**YOUR OBJECTIVE**
Write out every entry precisely as given, leaving the pictures out.

**EXTRACTED ENTRIES**
[Start of Attachment]

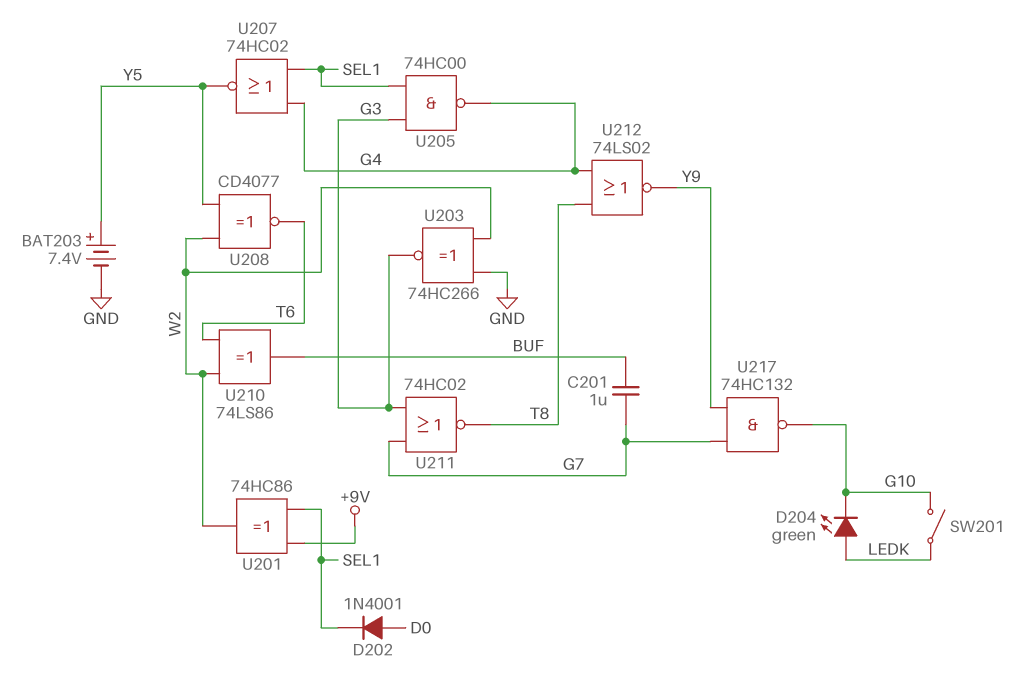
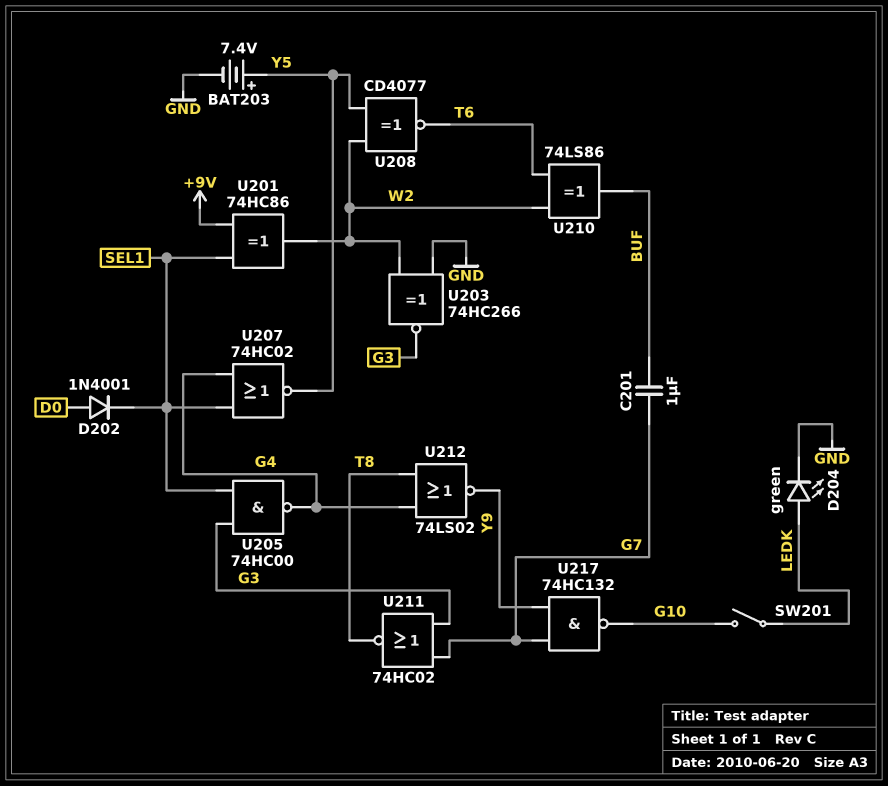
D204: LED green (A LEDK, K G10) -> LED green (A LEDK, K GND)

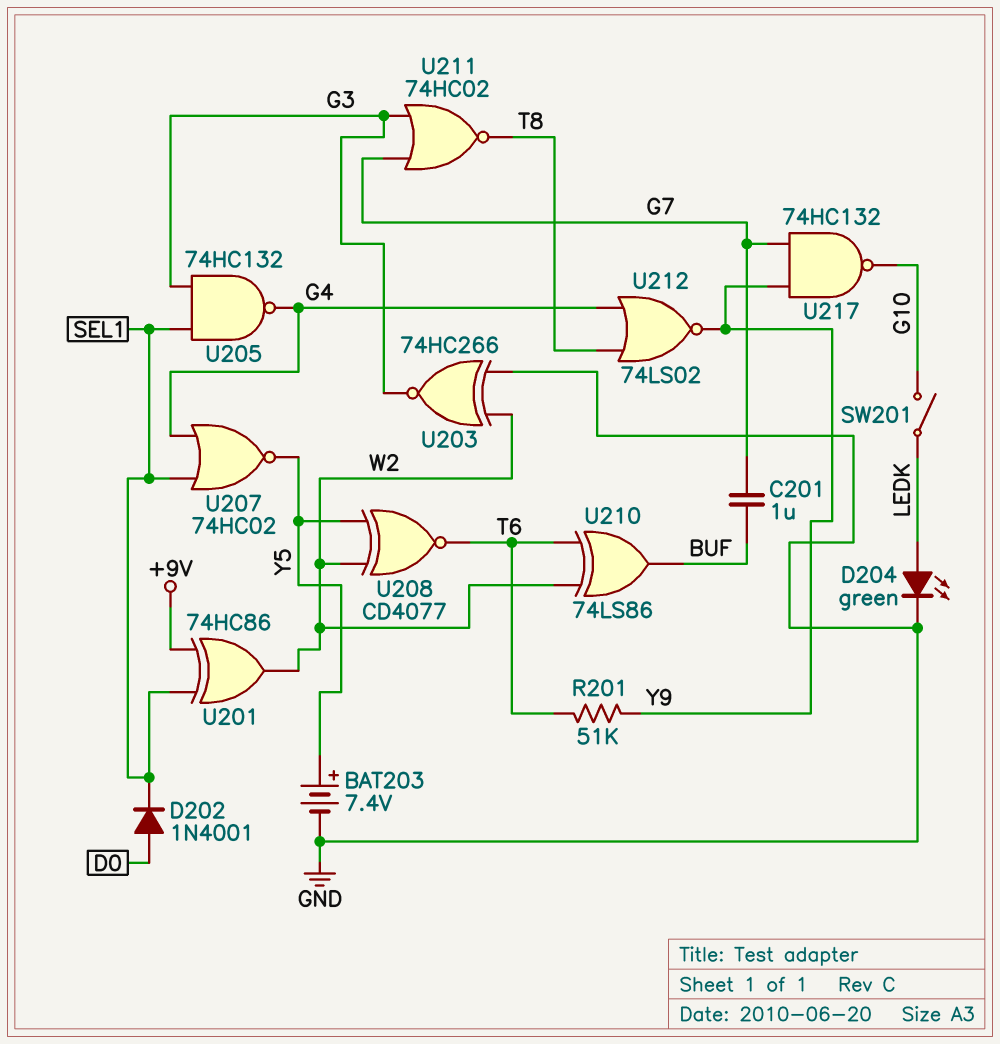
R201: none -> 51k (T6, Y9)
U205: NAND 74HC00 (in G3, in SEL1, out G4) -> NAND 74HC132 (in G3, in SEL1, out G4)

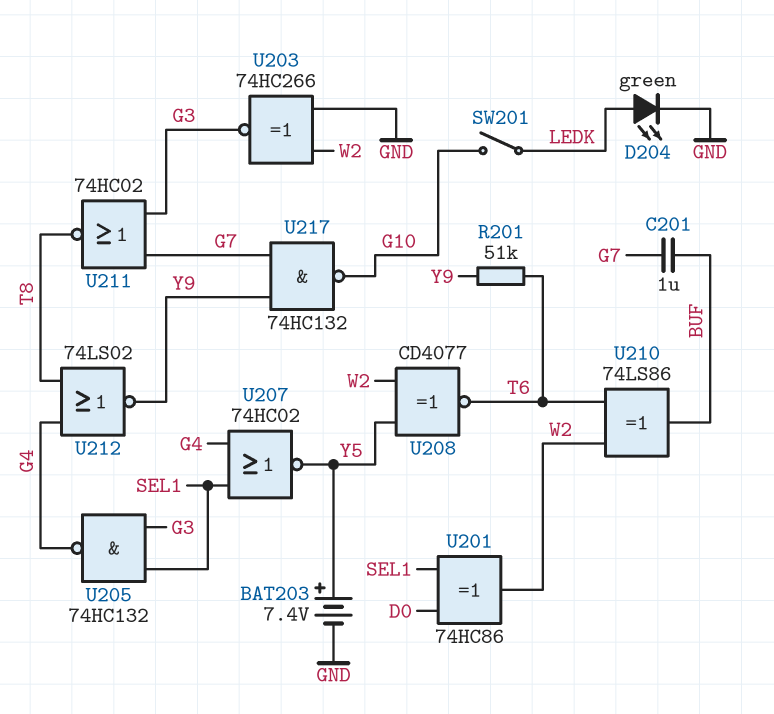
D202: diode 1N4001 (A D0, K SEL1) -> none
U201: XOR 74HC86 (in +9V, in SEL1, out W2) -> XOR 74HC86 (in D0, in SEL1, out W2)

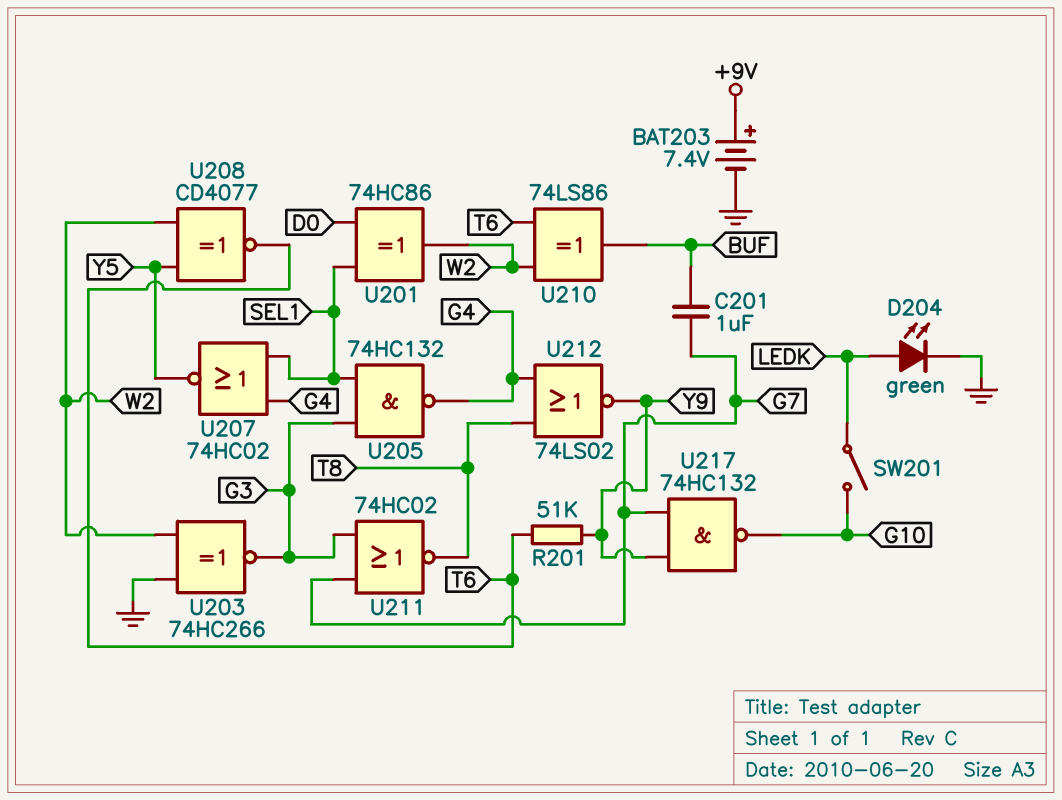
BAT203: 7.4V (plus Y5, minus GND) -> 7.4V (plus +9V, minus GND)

[End of Attachment]

**EXERCISE RESULT**
D204: LED green (A LEDK, K G10) -> LED green (A LEDK, K GND)

R201: none -> 51k (T6, Y9)
U205: NAND 74HC00 (in G3, in SEL1, out G4) -> NAND 74HC132 (in G3, in SEL1, out G4)

D202: diode 1N4001 (A D0, K SEL1) -> none
U201: XOR 74HC86 (in +9V, in SEL1, out W2) -> XOR 74HC86 (in D0, in SEL1, out W2)

BAT203: 7.4V (plus Y5, minus GND) -> 7.4V (plus +9V, minus GND)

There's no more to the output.